Given records —
"""

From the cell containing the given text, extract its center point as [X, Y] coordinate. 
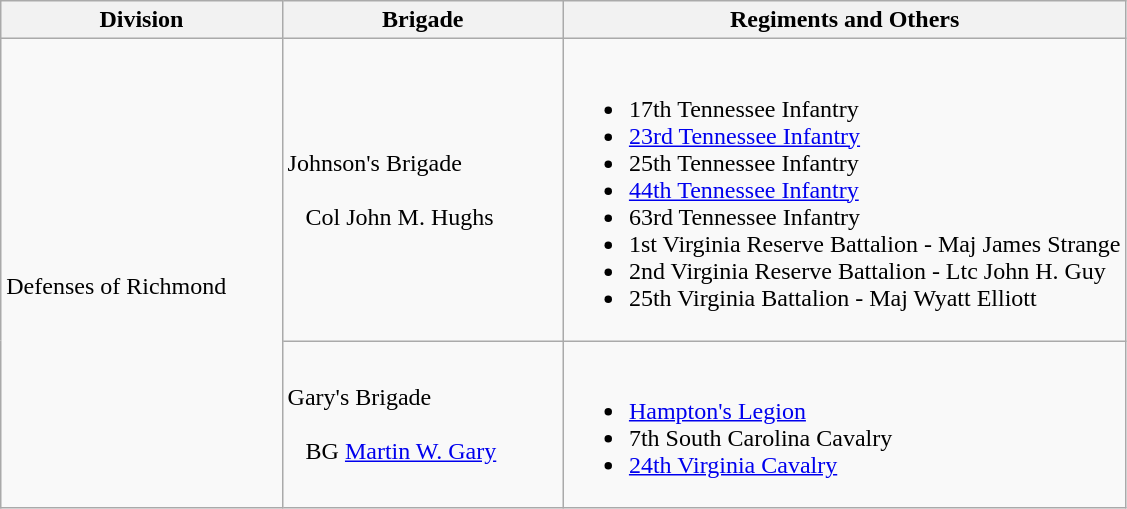
Defenses of Richmond [142, 274]
Johnson's Brigade Col John M. Hughs [422, 190]
Gary's Brigade BG Martin W. Gary [422, 424]
Division [142, 20]
Hampton's Legion7th South Carolina Cavalry24th Virginia Cavalry [844, 424]
Regiments and Others [844, 20]
Brigade [422, 20]
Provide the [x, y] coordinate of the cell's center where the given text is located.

"""

What is asked — Update every row above by replacing "coordinate" with "position" and changing nothing else. Leave the pictures out of your answer.

Correct response —
From the cell containing the given text, extract its center point as [X, Y] position. 
Defenses of Richmond [142, 274]
Johnson's Brigade Col John M. Hughs [422, 190]
Gary's Brigade BG Martin W. Gary [422, 424]
Division [142, 20]
Hampton's Legion7th South Carolina Cavalry24th Virginia Cavalry [844, 424]
Regiments and Others [844, 20]
Brigade [422, 20]
Provide the [x, y] position of the cell's center where the given text is located.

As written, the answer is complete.